What the task asks: Down to the last line, print the data that follows exactly, without its pictures.
- Opening Delimiter -
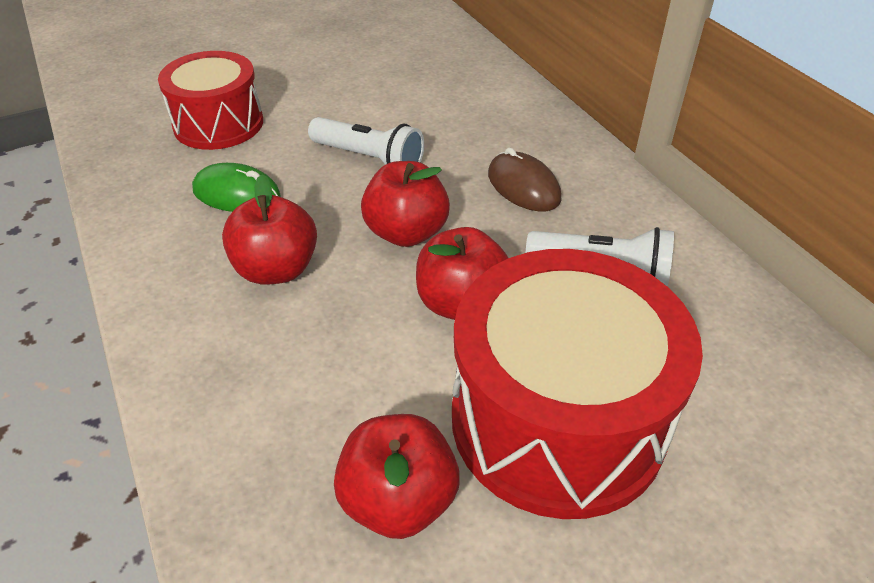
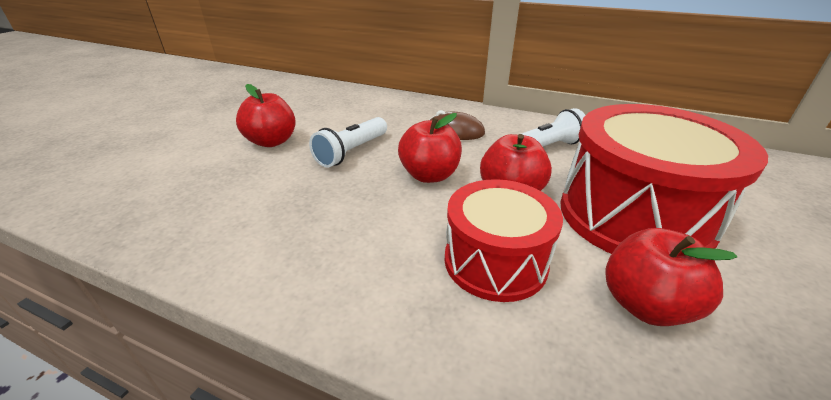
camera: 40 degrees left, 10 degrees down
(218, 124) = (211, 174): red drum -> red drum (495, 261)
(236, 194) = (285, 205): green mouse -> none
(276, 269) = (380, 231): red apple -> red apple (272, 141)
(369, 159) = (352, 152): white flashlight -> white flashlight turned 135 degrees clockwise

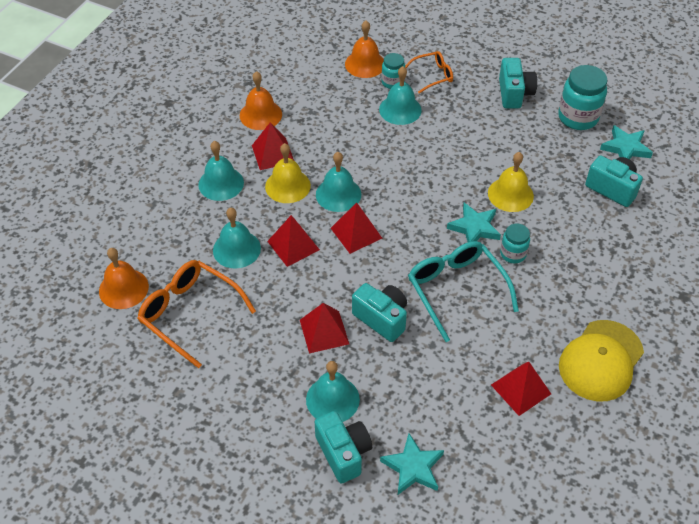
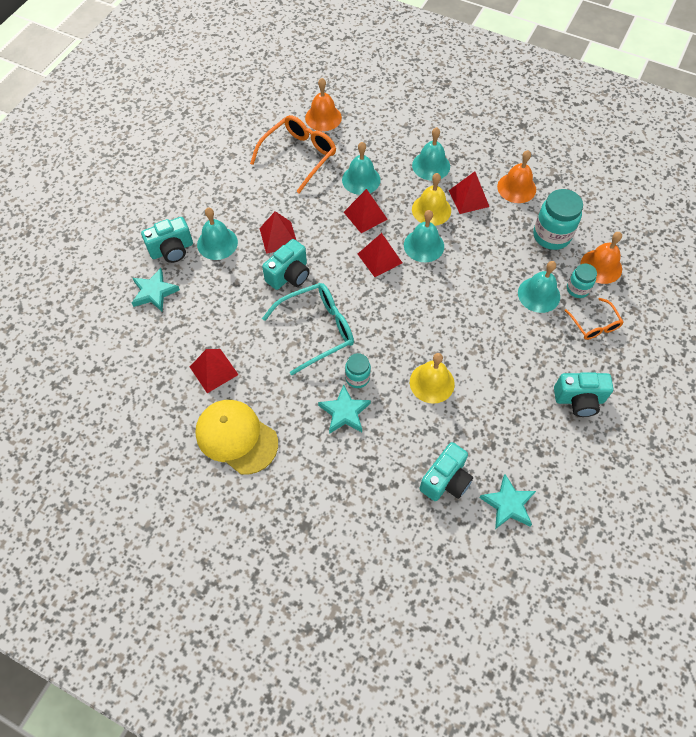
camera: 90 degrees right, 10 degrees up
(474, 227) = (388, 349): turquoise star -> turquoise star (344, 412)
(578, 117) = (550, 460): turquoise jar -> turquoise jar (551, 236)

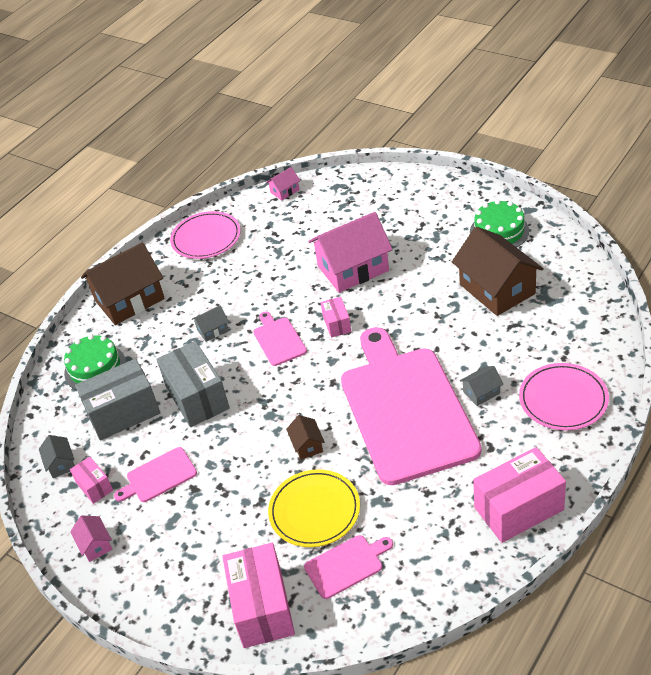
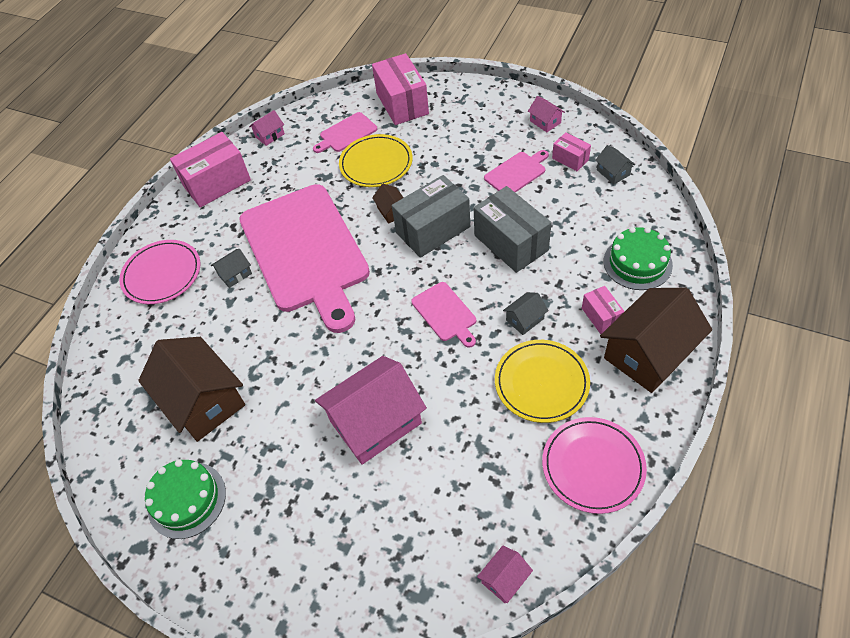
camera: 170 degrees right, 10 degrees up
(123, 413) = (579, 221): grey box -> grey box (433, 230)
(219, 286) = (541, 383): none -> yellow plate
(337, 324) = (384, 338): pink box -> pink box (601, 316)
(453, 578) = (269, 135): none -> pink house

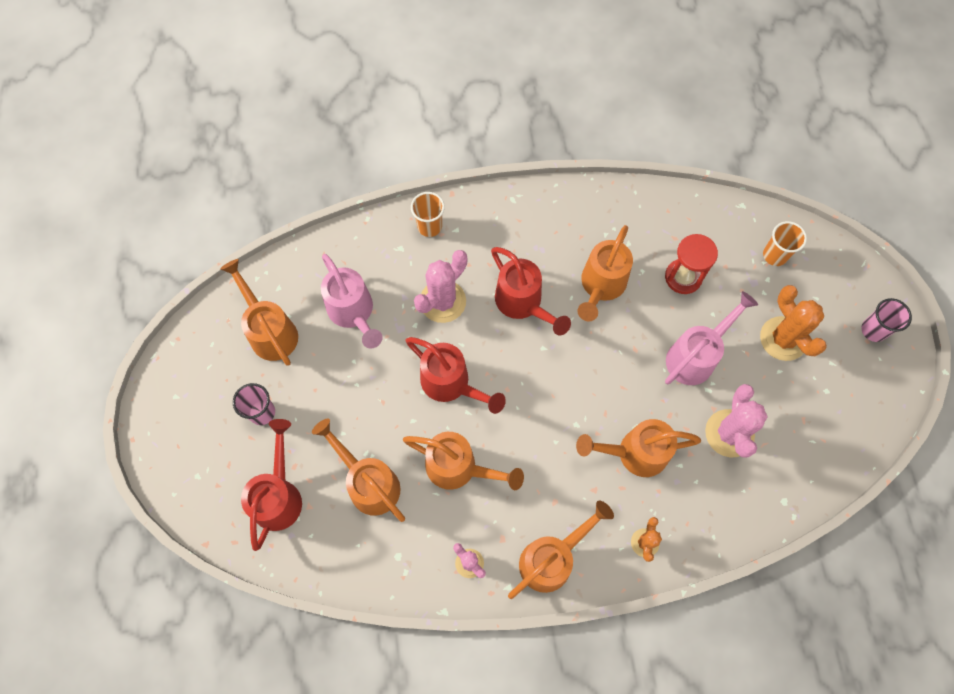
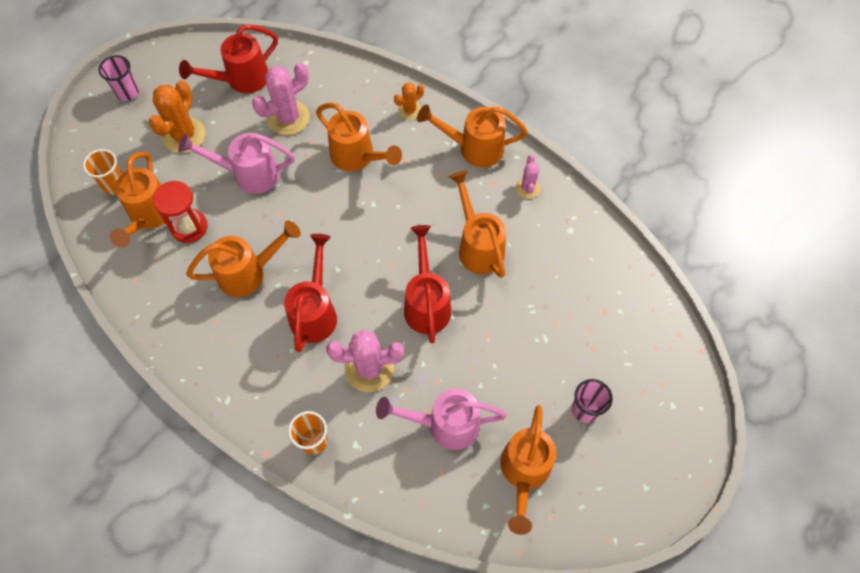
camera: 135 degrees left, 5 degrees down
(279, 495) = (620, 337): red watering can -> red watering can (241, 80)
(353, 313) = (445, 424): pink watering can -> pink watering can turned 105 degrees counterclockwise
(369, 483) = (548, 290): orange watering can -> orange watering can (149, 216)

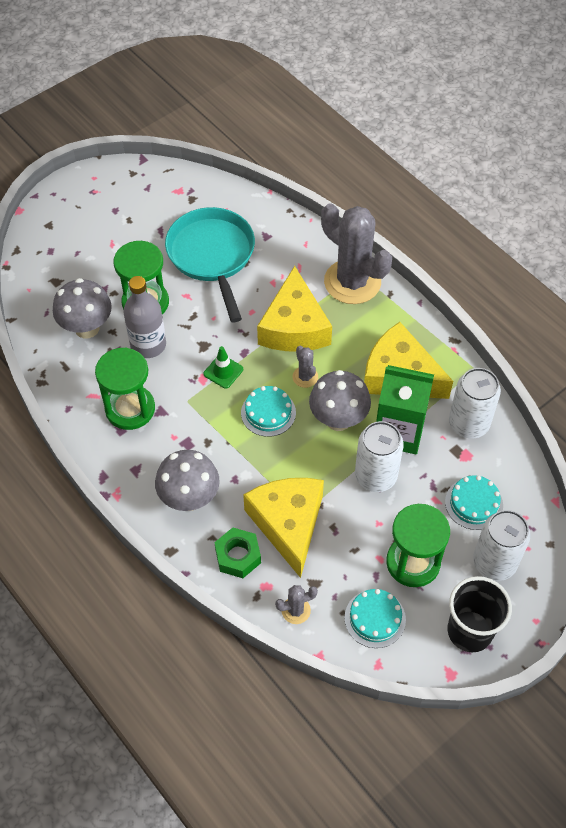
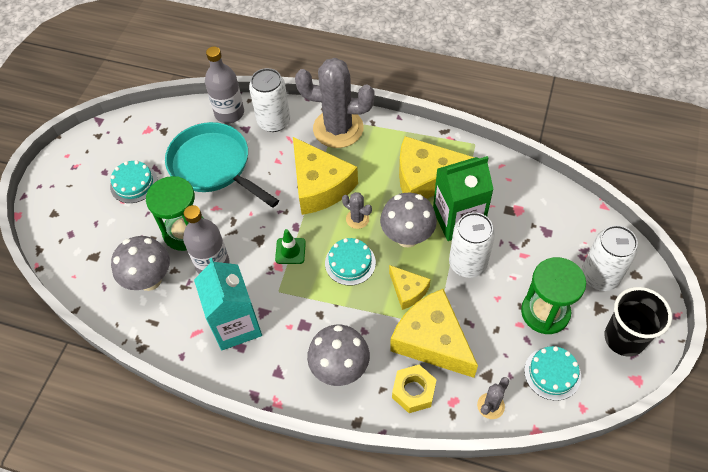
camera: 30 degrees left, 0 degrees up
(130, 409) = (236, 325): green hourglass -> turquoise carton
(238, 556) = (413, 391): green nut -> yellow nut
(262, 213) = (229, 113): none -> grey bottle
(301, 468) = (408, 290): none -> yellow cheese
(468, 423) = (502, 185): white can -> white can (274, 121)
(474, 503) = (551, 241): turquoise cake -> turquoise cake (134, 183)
- Closing Delimiter -
Exercise answer:
camera: 40 degrees left, 10 degrees down
(218, 124) = (211, 174): red drum -> red drum (495, 261)
(236, 194) = (285, 205): green mouse -> none
(276, 269) = (380, 231): red apple -> red apple (272, 141)
(369, 159) = (352, 152): white flashlight -> white flashlight turned 135 degrees clockwise

camera: 90 degrees right, 10 degrees up
(474, 227) = (388, 349): turquoise star -> turquoise star (344, 412)
(578, 117) = (550, 460): turquoise jar -> turquoise jar (551, 236)

camera: 170 degrees right, 10 degrees up
(123, 413) = (579, 221): grey box -> grey box (433, 230)
(219, 286) = (541, 383): none -> yellow plate
(337, 324) = (384, 338): pink box -> pink box (601, 316)
(453, 578) = (269, 135): none -> pink house

camera: 135 degrees left, 5 degrees down
(279, 495) = (620, 337): red watering can -> red watering can (241, 80)
(353, 313) = (445, 424): pink watering can -> pink watering can turned 105 degrees counterclockwise
(369, 483) = (548, 290): orange watering can -> orange watering can (149, 216)

camera: 30 degrees left, 0 degrees up
(130, 409) = (236, 325): green hourglass -> turquoise carton
(238, 556) = (413, 391): green nut -> yellow nut
(262, 213) = (229, 113): none -> grey bottle
(301, 468) = (408, 290): none -> yellow cheese
(468, 423) = (502, 185): white can -> white can (274, 121)
(474, 503) = (551, 241): turquoise cake -> turquoise cake (134, 183)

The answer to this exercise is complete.